▶ **YOUR TASK**: Repeat nothing but the line that contains "U3 pin FB: SIG -> VFB" and the lines after it, through the end of the listing, exactly as they stand; omit pictures.

SUPPLIED RECORDS Start Marker

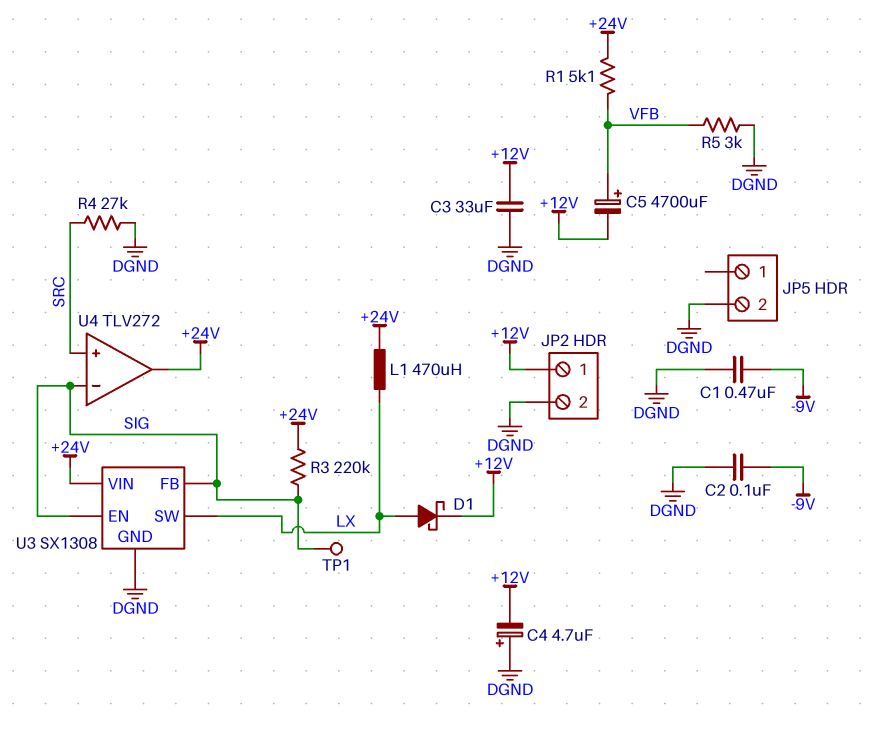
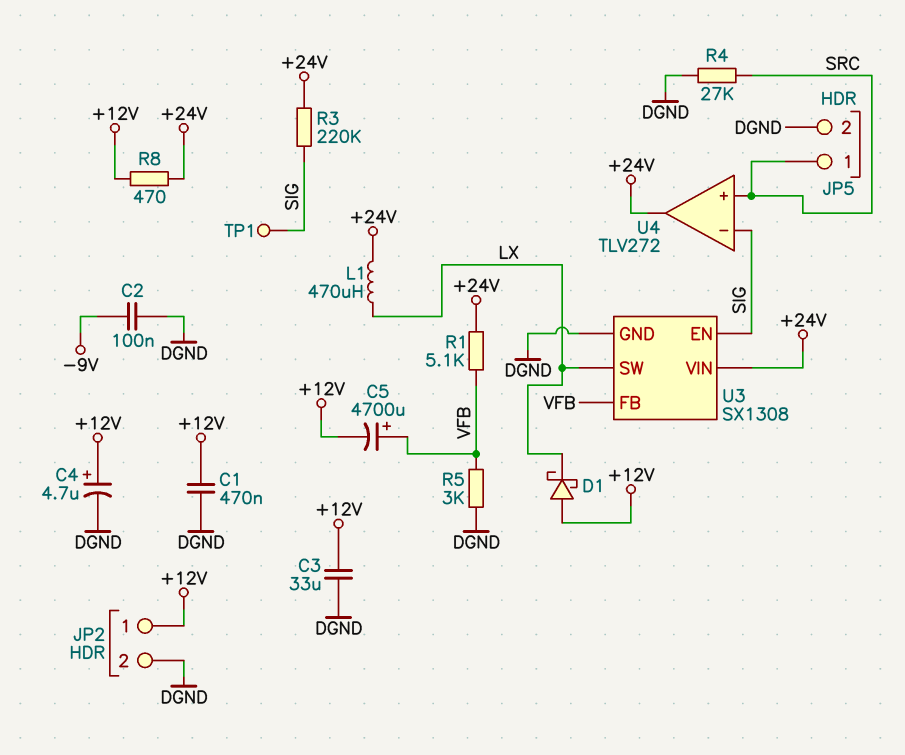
C1: 470nF (-9V, DGND) -> 470nF (+12V, DGND)
C4: 4.7uF (plus DGND, minus +12V) -> 4.7uF (plus +12V, minus DGND)
D1: schottky (A LX, K +12V) -> schottky (A +12V, K LX)
JP5 pin 1: none -> SRC
R8: none -> 470 (+12V, +24V)
U3 pin FB: SIG -> VFB

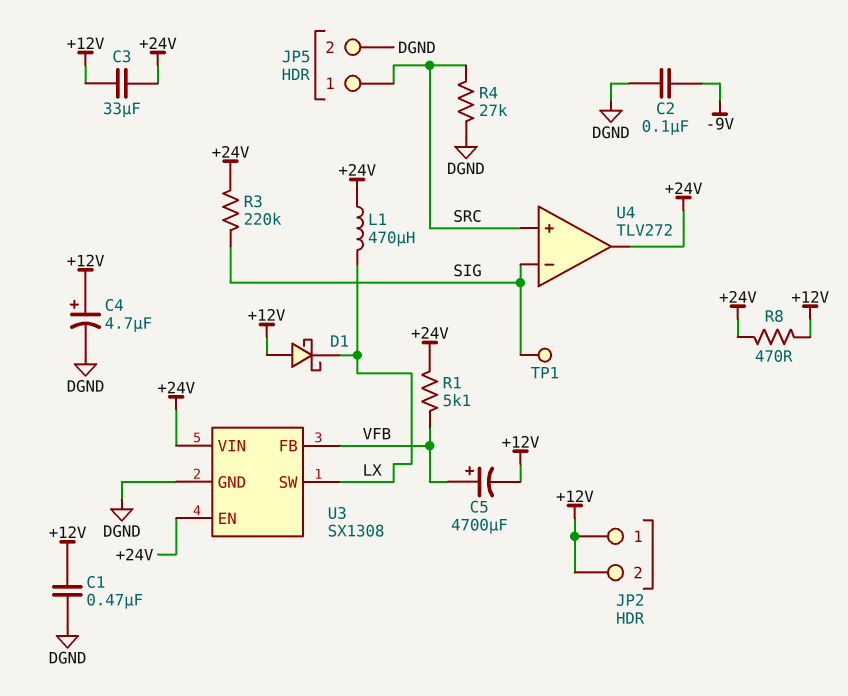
C3: 33uF (+12V, DGND) -> 33uF (+12V, +24V)
JP2 pin 2: DGND -> +12V
R5: 3k (DGND, VFB) -> none
U3 pin EN: SIG -> +24V

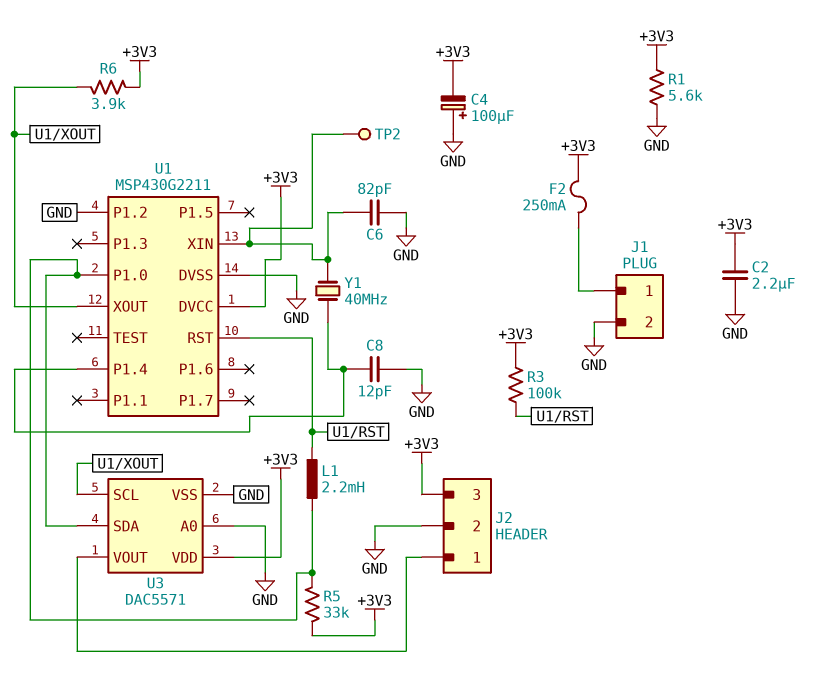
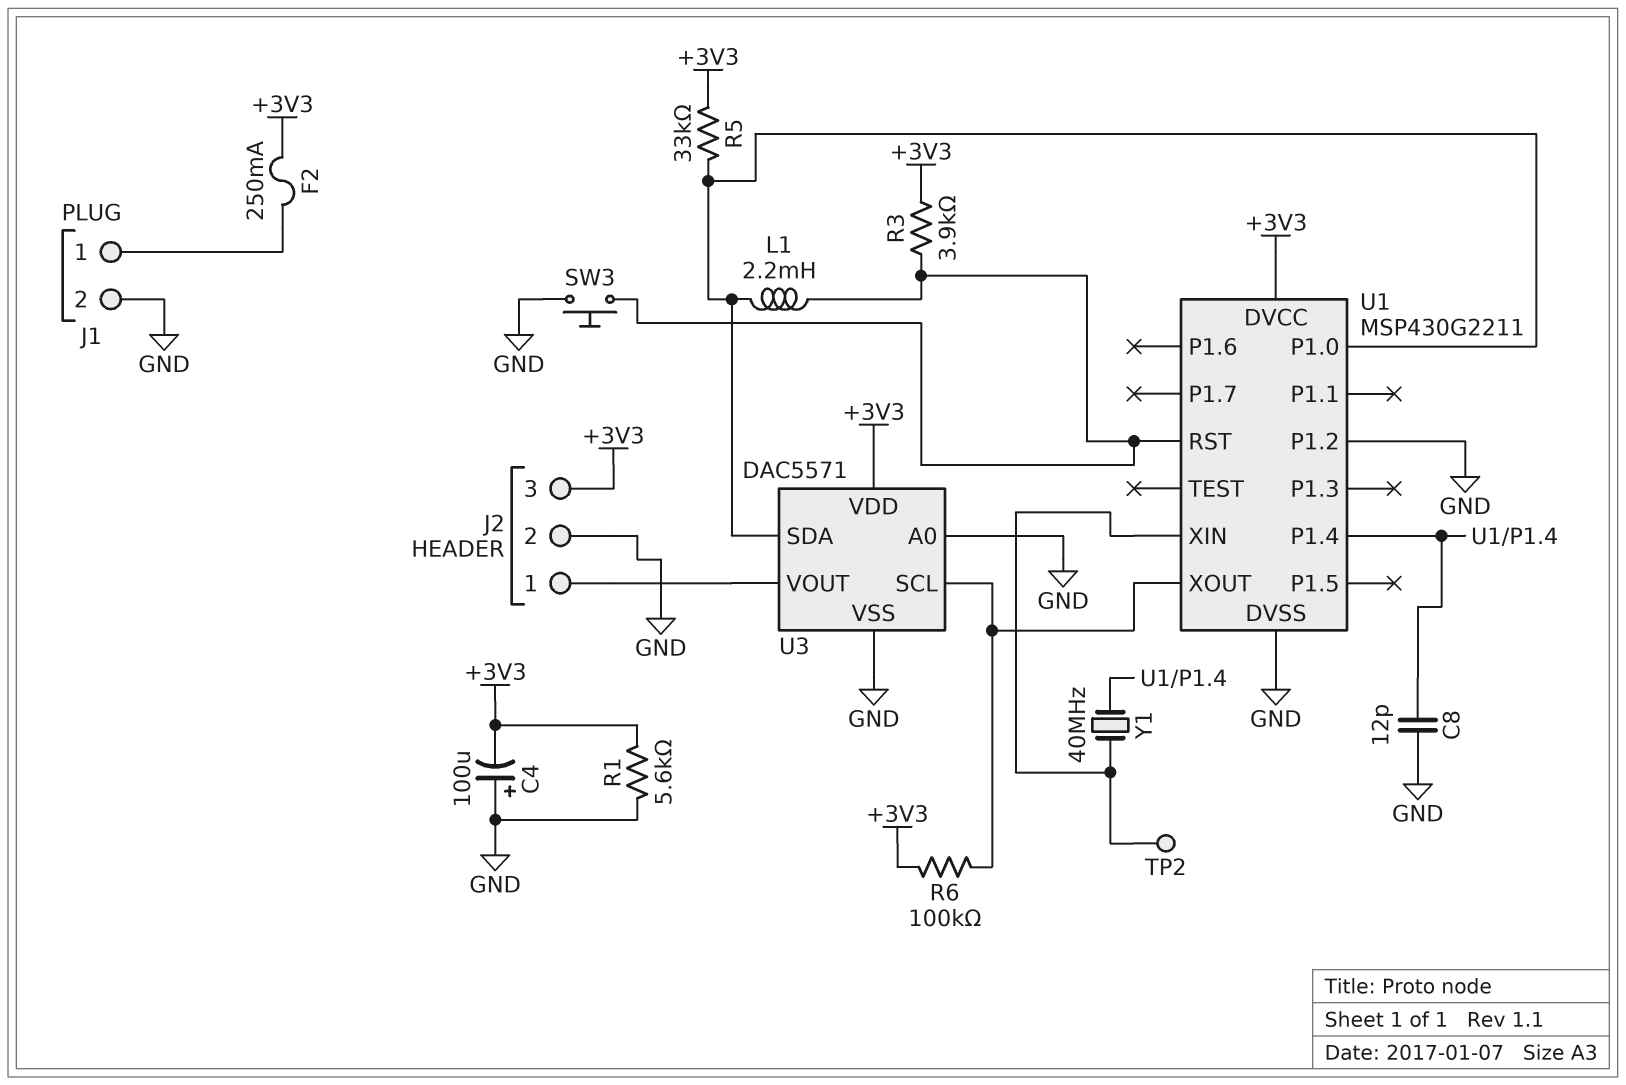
C2: 2.2uF (+3V3, GND) -> none
C6: 82pF (GND, U1/XIN) -> none
R3: 100k (+3V3, U1/RST) -> 3.9k (+3V3, U1/RST)
R6: 3.9k (+3V3, U1/XOUT) -> 100k (+3V3, U1/XOUT)
SW3: none -> button (GND, U1/RST)

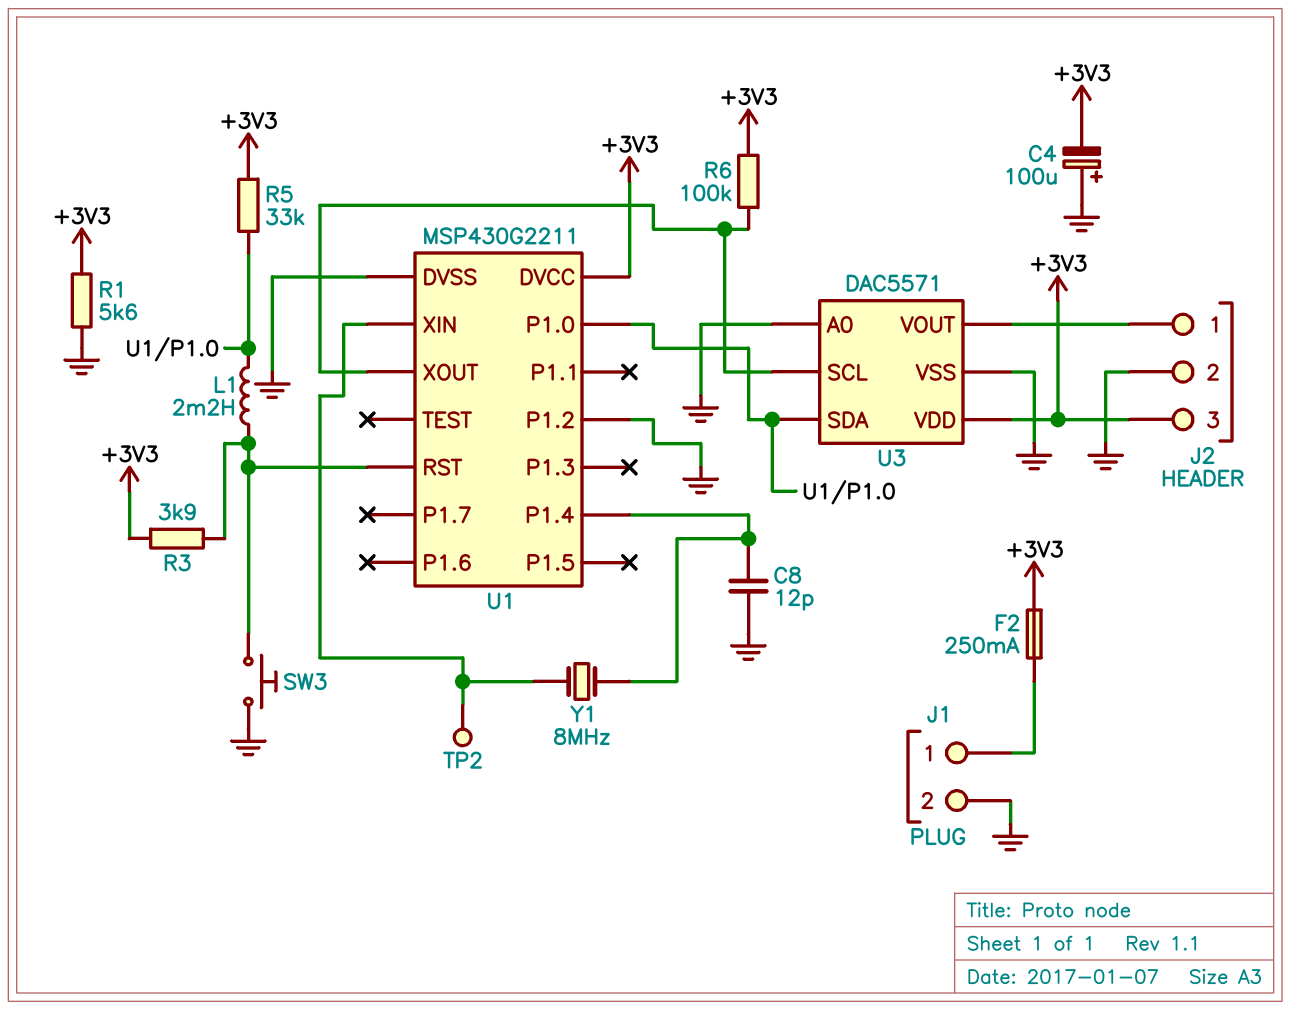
Y1: 40MHz (U1/P1.4, U1/XIN) -> 8MHz (U1/P1.4, U1/XIN)

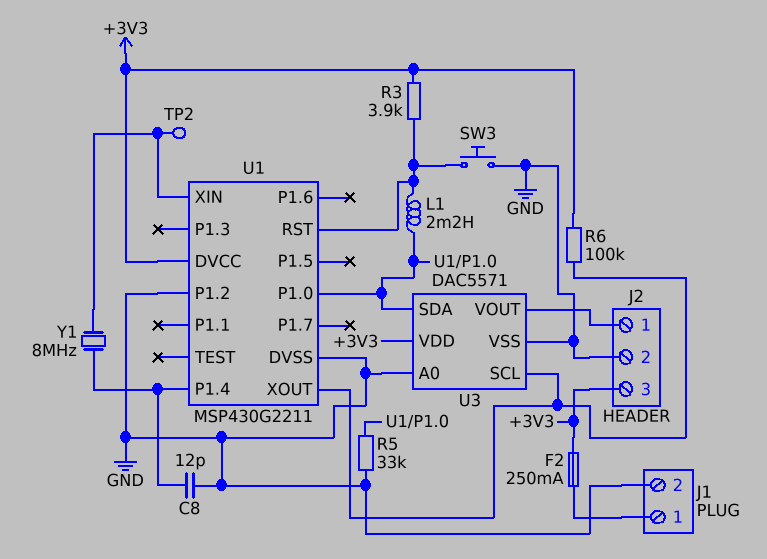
C4: 100uF (plus GND, minus +3V3) -> none
R1: 5.6k (+3V3, GND) -> none
R5: 33k (+3V3, U1/P1.0) -> 33k (GND, U1/P1.0)

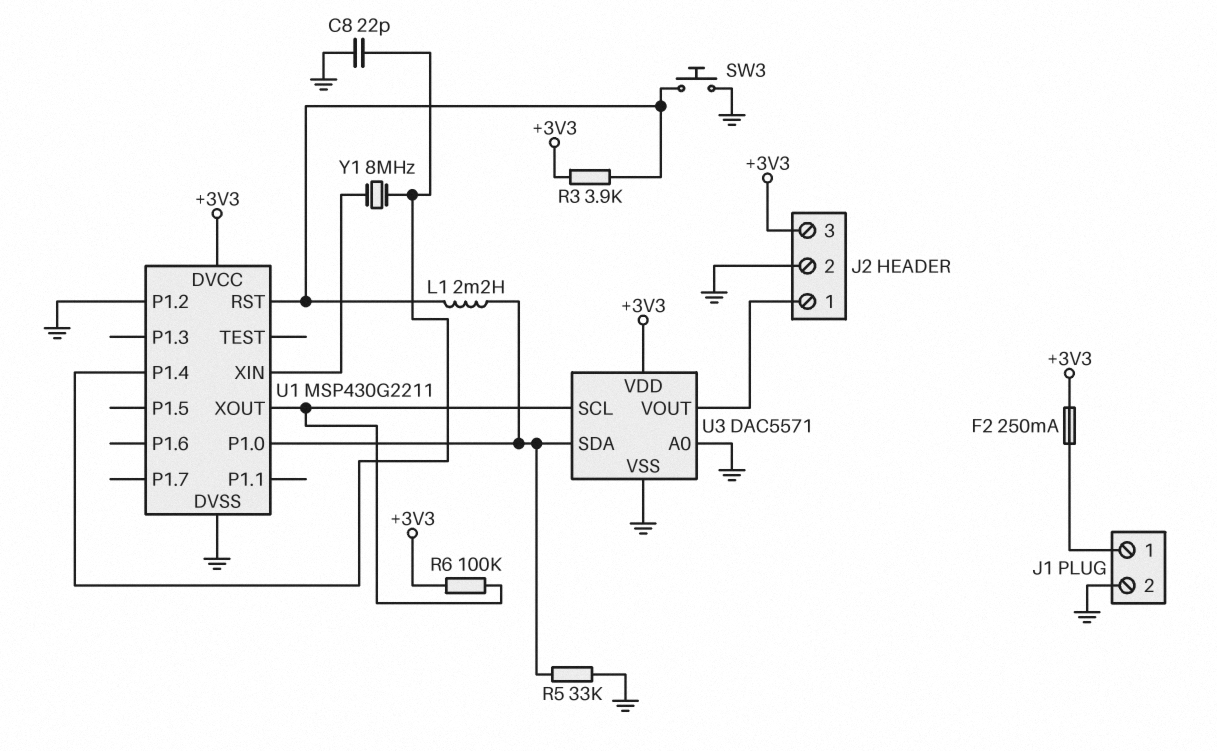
C8: 12pF (GND, U1/P1.4) -> 22pF (GND, U1/P1.4)
TP2: test point (U1/XIN) -> none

SUPPLIED RECORDS End Marker

▶ **RESULT OF THIS EXERCISE**:
U3 pin FB: SIG -> VFB

C3: 33uF (+12V, DGND) -> 33uF (+12V, +24V)
JP2 pin 2: DGND -> +12V
R5: 3k (DGND, VFB) -> none
U3 pin EN: SIG -> +24V

C2: 2.2uF (+3V3, GND) -> none
C6: 82pF (GND, U1/XIN) -> none
R3: 100k (+3V3, U1/RST) -> 3.9k (+3V3, U1/RST)
R6: 3.9k (+3V3, U1/XOUT) -> 100k (+3V3, U1/XOUT)
SW3: none -> button (GND, U1/RST)

Y1: 40MHz (U1/P1.4, U1/XIN) -> 8MHz (U1/P1.4, U1/XIN)

C4: 100uF (plus GND, minus +3V3) -> none
R1: 5.6k (+3V3, GND) -> none
R5: 33k (+3V3, U1/P1.0) -> 33k (GND, U1/P1.0)

C8: 12pF (GND, U1/P1.4) -> 22pF (GND, U1/P1.4)
TP2: test point (U1/XIN) -> none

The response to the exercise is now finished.